* Your task:
Copy out in full every line of the material below that contains the string "pixels".

+-------+

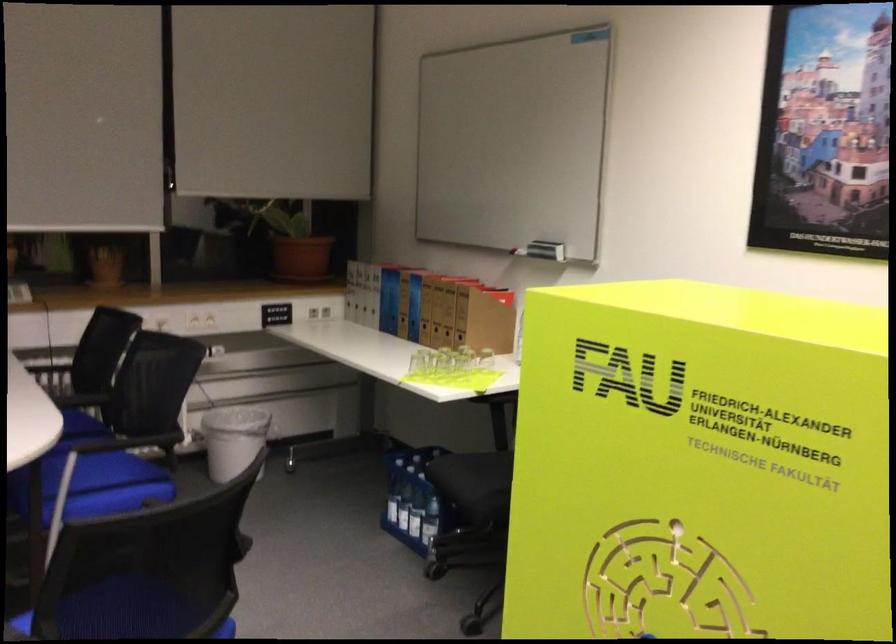
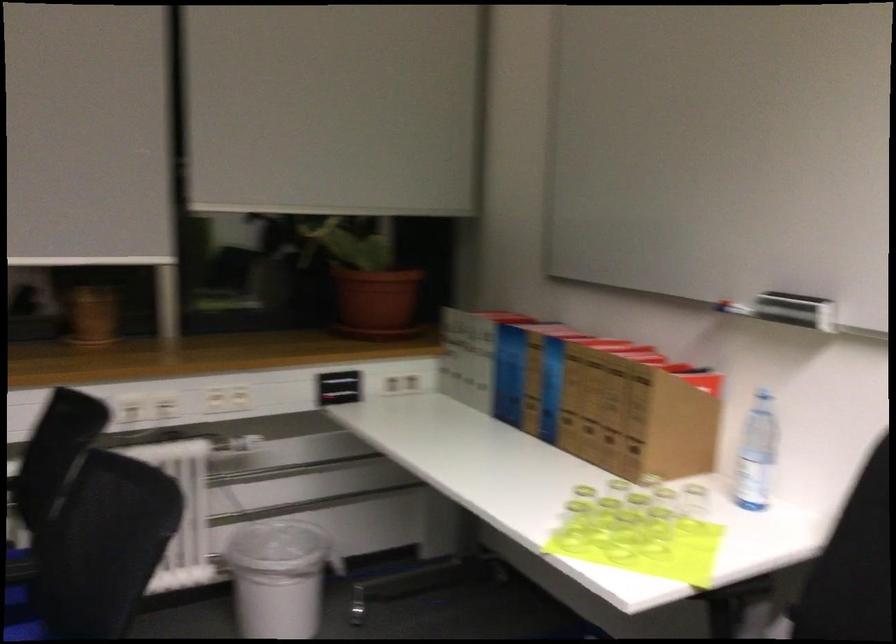
In the second image, find the point that corresponds to pixel 240 438 in the first image.

(278, 576)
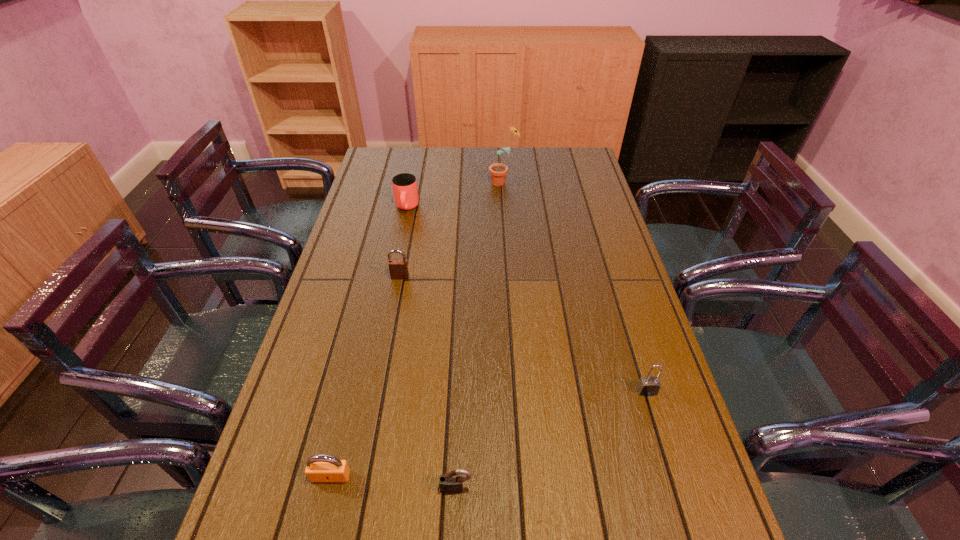
Locate an element on the screen. vacant point located on the flower of the second object from right to left is located at coordinates (390, 182).

You are a GUI agent. You are given a task and a screenshot of the screen. Output one action in this format:
    pyautogui.click(x=<x>, y=<y>)
    Task: Click on the vacant space located 0.220m on the flower of the second object from right to left
    The image size is (960, 540).
    Given the screenshot: What is the action you would take?
    pyautogui.click(x=433, y=182)

Find the location of `free space located 0.090m on the handle side of the cup`. free space located 0.090m on the handle side of the cup is located at coordinates (401, 233).

Where is `free space located on the front-facing side of the third farthest object`? This screenshot has width=960, height=540. free space located on the front-facing side of the third farthest object is located at coordinates (395, 303).

The height and width of the screenshot is (540, 960). Identify the location of free region located on the shackle of the rightmost object. (656, 420).

Image resolution: width=960 pixels, height=540 pixels. I want to click on vacant area situated to unlock the second nearest padlock from the front, so click(x=323, y=509).

This screenshot has height=540, width=960. What are the coordinates of `object that is at the far edge` in the screenshot? It's located at (498, 171).

Find the location of a particular element. Image resolution: width=960 pixels, height=540 pixels. cup present at the left edge is located at coordinates (405, 190).

You are a GUI agent. You are given a task and a screenshot of the screen. Output one action in this format:
    pyautogui.click(x=<x>, y=<y>)
    Task: Click on the padlock located in the left edge section of the desktop
    This screenshot has height=540, width=960.
    Given the screenshot: What is the action you would take?
    pyautogui.click(x=319, y=468)

Locate an element on the screen. object located at the right edge is located at coordinates (648, 386).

+-------+

* Solved exercise:
Image resolution: width=960 pixels, height=540 pixels. I want to click on vacant area situated to unlock the second nearest padlock from the front, so click(x=323, y=509).
Find the location of a particular element. Image resolution: width=960 pixels, height=540 pixels. cup present at the left edge is located at coordinates (405, 190).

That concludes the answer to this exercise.